Segment Start: Records shown

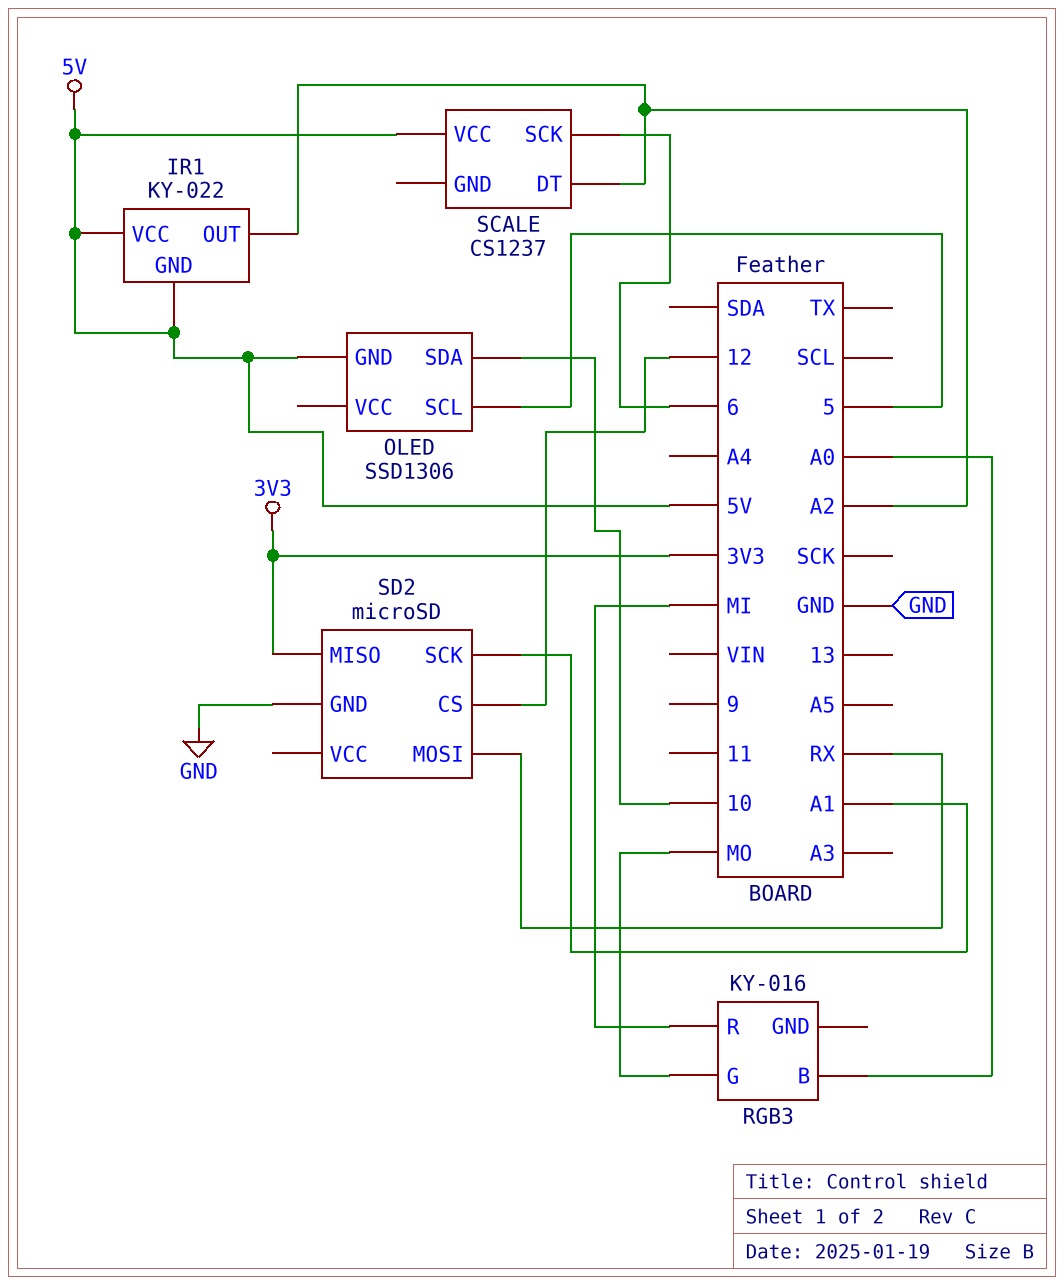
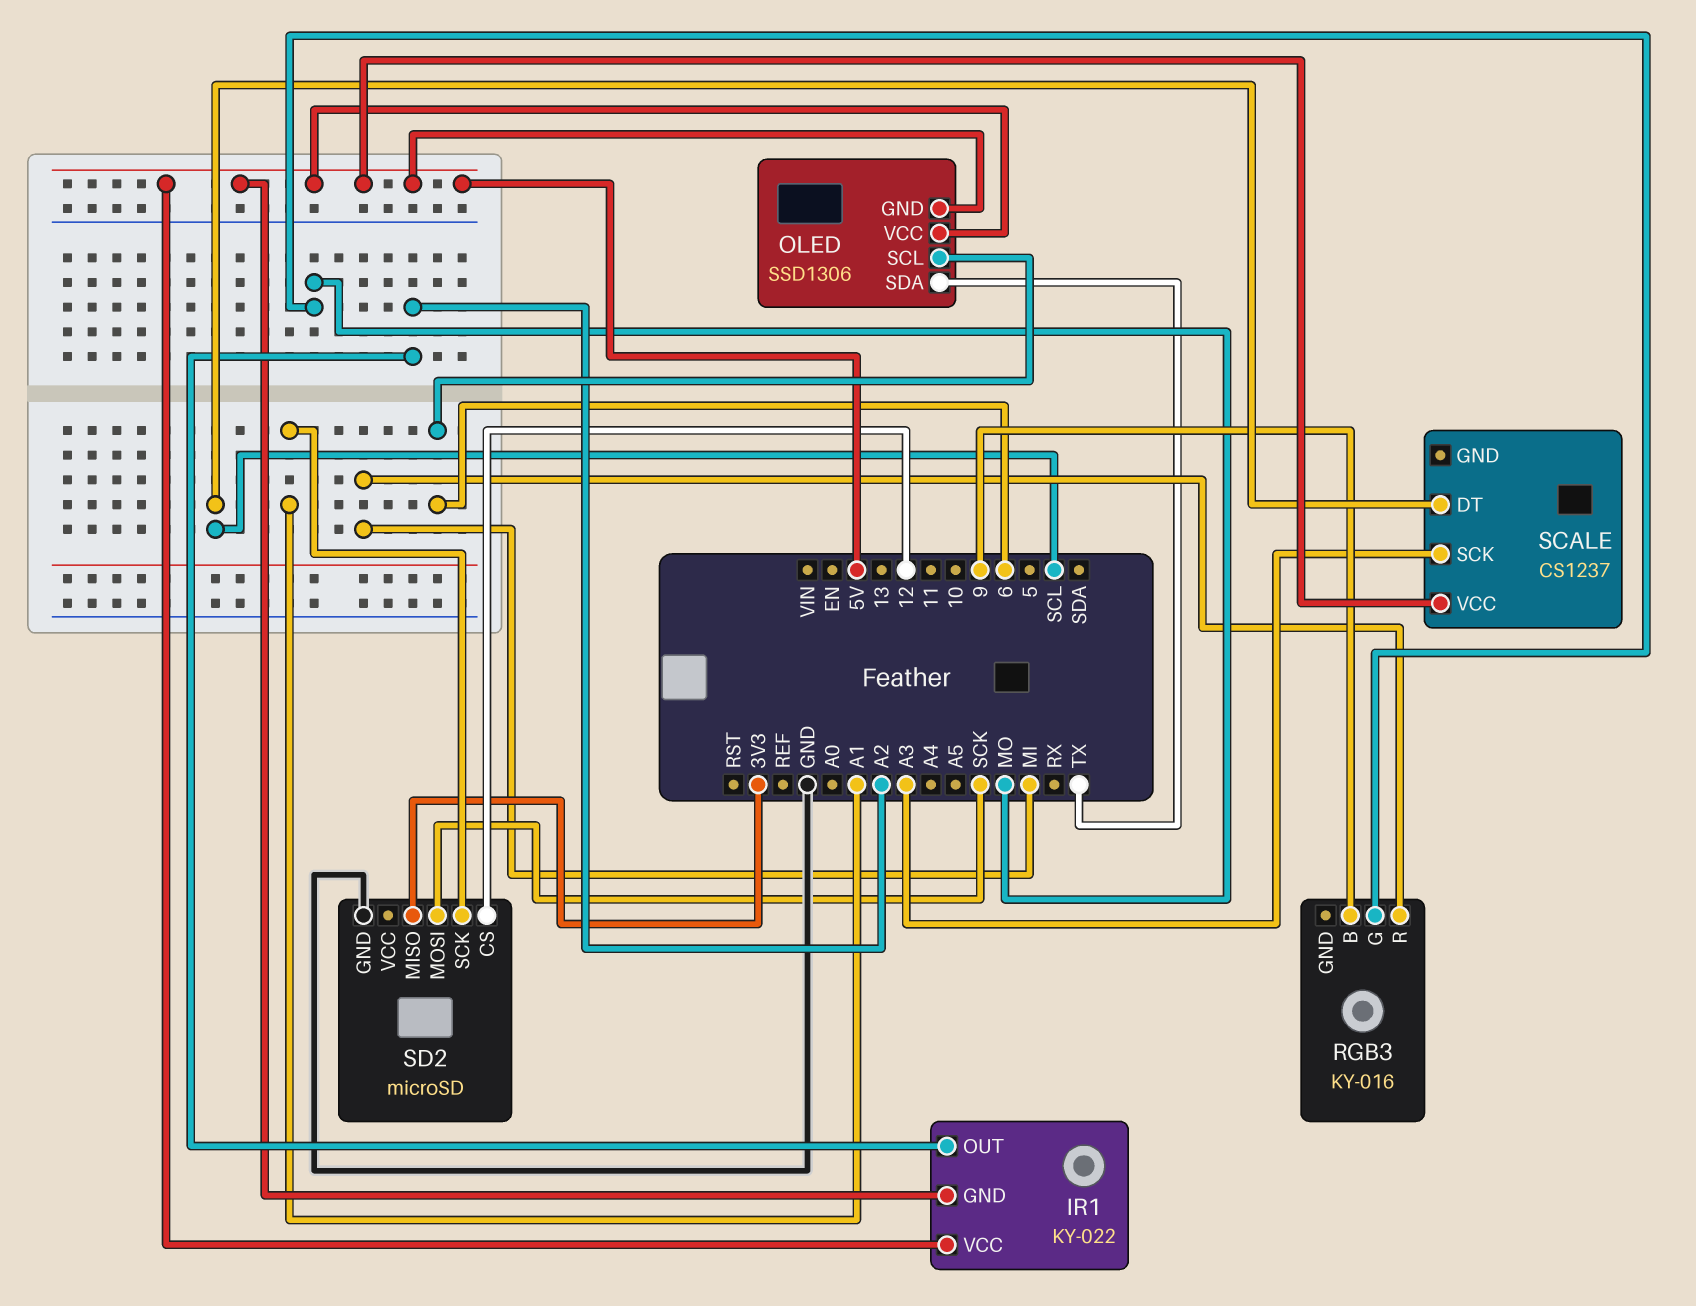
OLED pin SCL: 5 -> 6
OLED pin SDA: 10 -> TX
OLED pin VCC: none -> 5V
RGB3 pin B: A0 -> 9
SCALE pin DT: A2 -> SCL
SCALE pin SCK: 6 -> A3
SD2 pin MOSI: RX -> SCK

Segment End: Records shown

[Your task]
From the records above, copy every line that includes the word "OLED".

[Answer box]
OLED pin SCL: 5 -> 6
OLED pin SDA: 10 -> TX
OLED pin VCC: none -> 5V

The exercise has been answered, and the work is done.